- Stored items
====================

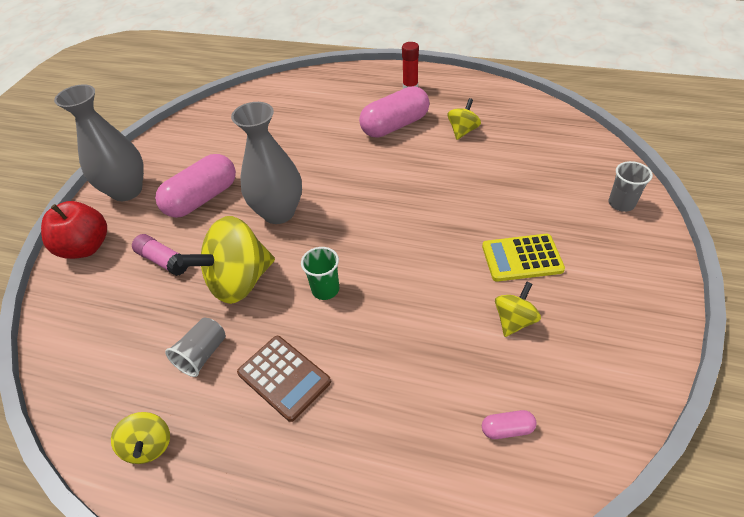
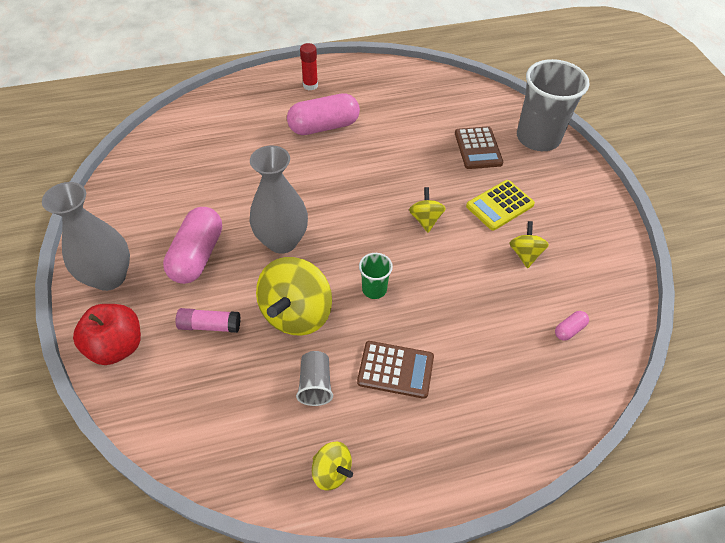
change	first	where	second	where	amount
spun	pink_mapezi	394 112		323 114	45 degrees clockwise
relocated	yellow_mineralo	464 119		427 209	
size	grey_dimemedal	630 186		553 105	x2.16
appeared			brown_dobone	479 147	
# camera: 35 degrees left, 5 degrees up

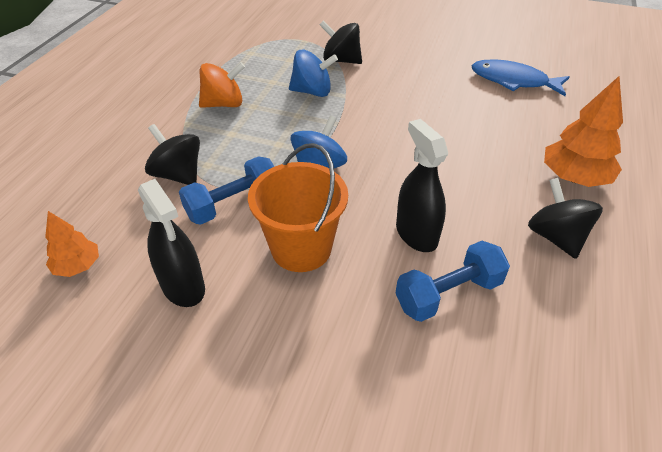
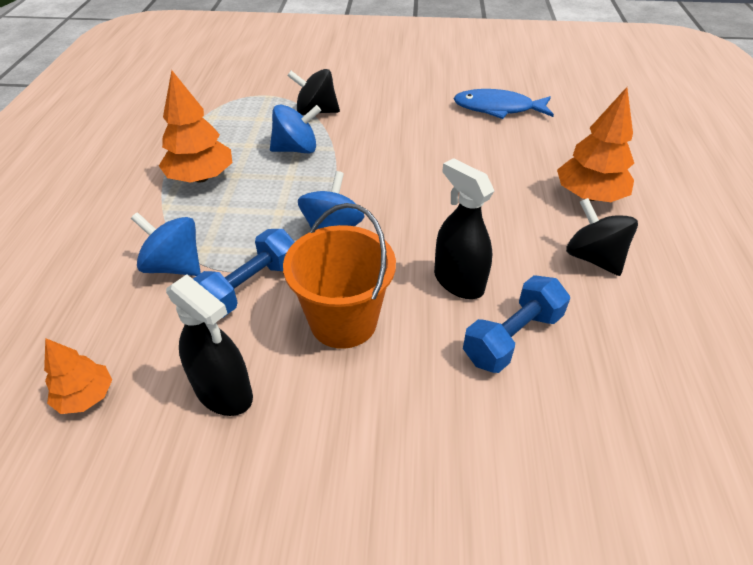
change	first	where	second	where	amount
colour	black_mineralo	172 154	blue_mineralo	166 244	
exchanged	orange_mineralo	222 85	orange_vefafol	195 126	
# camera: 15 degrees left, 0 degrees up

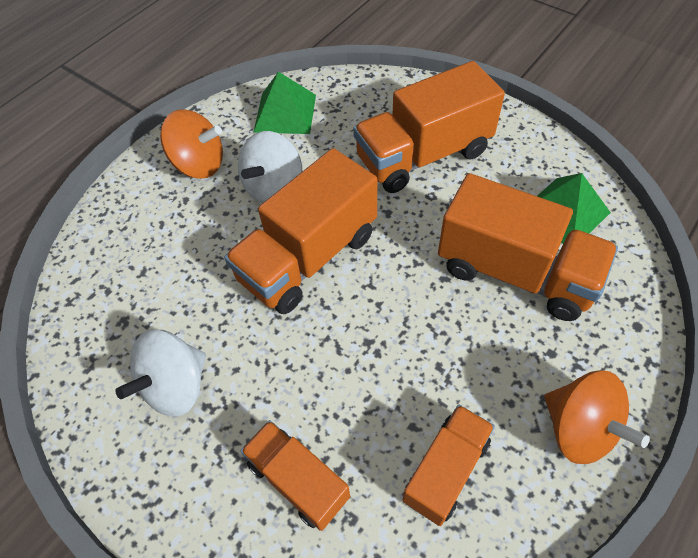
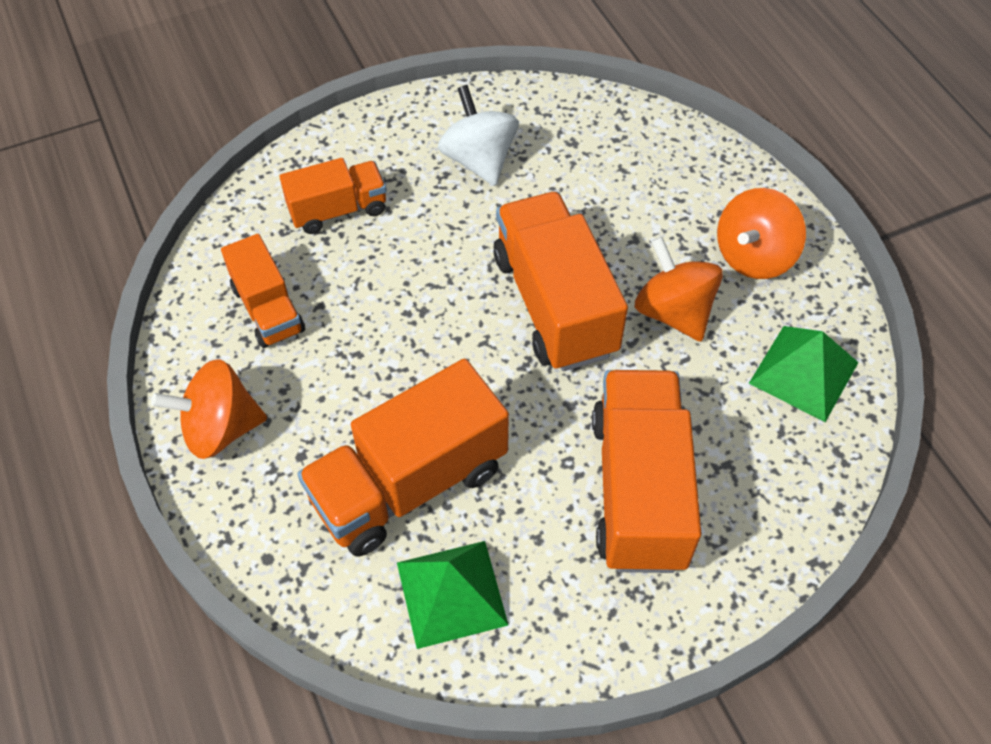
change	first	where	second	where	amount
colour	white_mineralo	270 167	orange_mineralo	679 289	
# camera: 115 degrees right, 0 degrees up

====================

- Work request
Although the records above include pictures, the copy must contain only their exact text.

- Task answer
change	first	where	second	where	amount
spun	pink_mapezi	394 112		323 114	45 degrees clockwise
relocated	yellow_mineralo	464 119		427 209	
size	grey_dimemedal	630 186		553 105	x2.16
appeared			brown_dobone	479 147	
# camera: 35 degrees left, 5 degrees up

change	first	where	second	where	amount
colour	black_mineralo	172 154	blue_mineralo	166 244	
exchanged	orange_mineralo	222 85	orange_vefafol	195 126	
# camera: 15 degrees left, 0 degrees up

change	first	where	second	where	amount
colour	white_mineralo	270 167	orange_mineralo	679 289	
# camera: 115 degrees right, 0 degrees up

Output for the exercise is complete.